* Start *
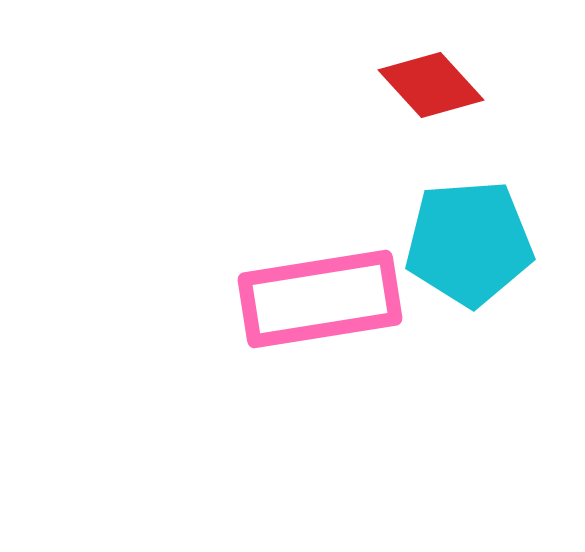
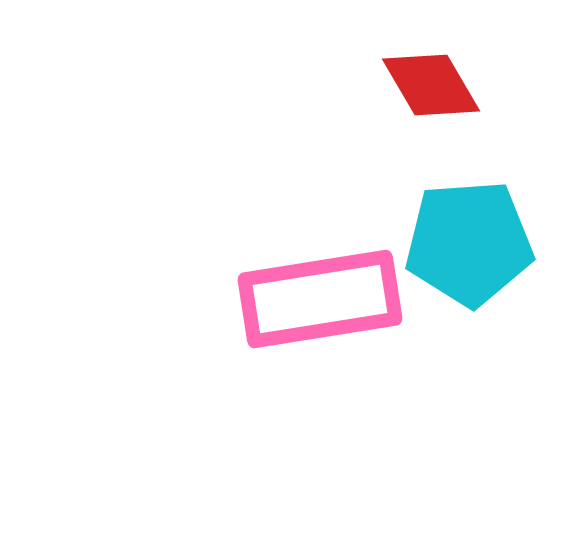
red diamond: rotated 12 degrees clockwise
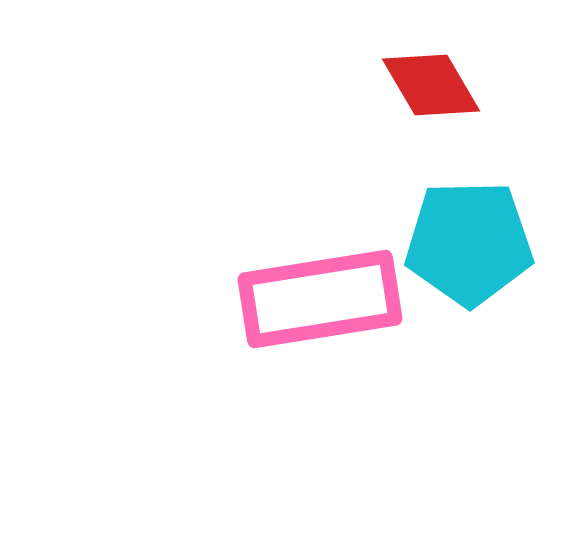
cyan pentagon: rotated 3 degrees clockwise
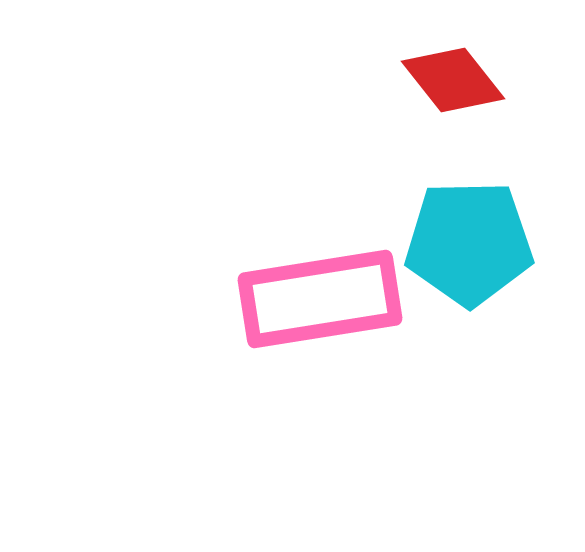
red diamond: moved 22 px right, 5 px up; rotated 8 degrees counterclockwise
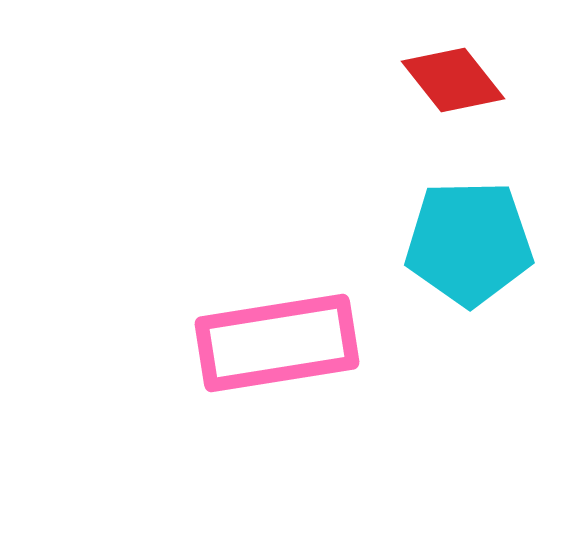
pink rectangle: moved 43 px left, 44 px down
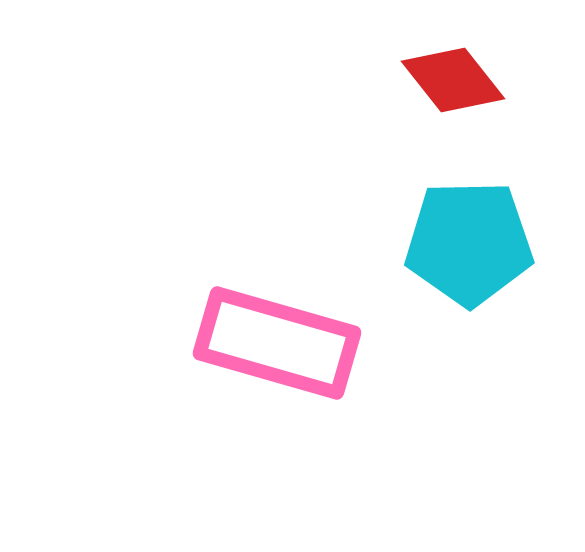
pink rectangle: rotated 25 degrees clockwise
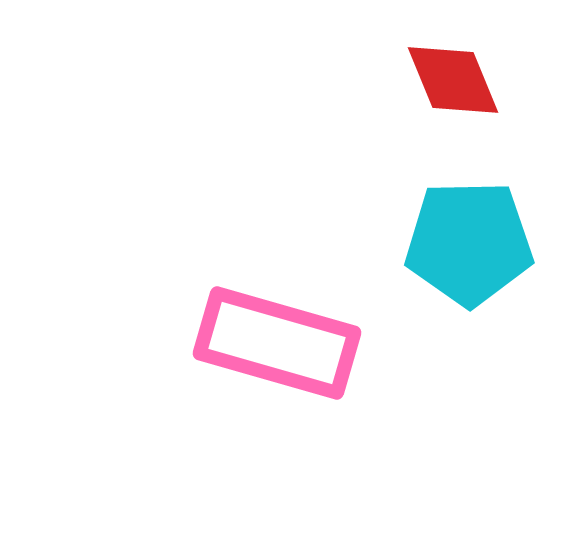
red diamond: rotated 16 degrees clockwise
* End *
Problem requirements - Can you copy every text line of the data above word for word, leaving out the pictures?

Task answer -
red diamond: rotated 12 degrees clockwise
cyan pentagon: rotated 3 degrees clockwise
red diamond: moved 22 px right, 5 px up; rotated 8 degrees counterclockwise
pink rectangle: moved 43 px left, 44 px down
pink rectangle: rotated 25 degrees clockwise
red diamond: rotated 16 degrees clockwise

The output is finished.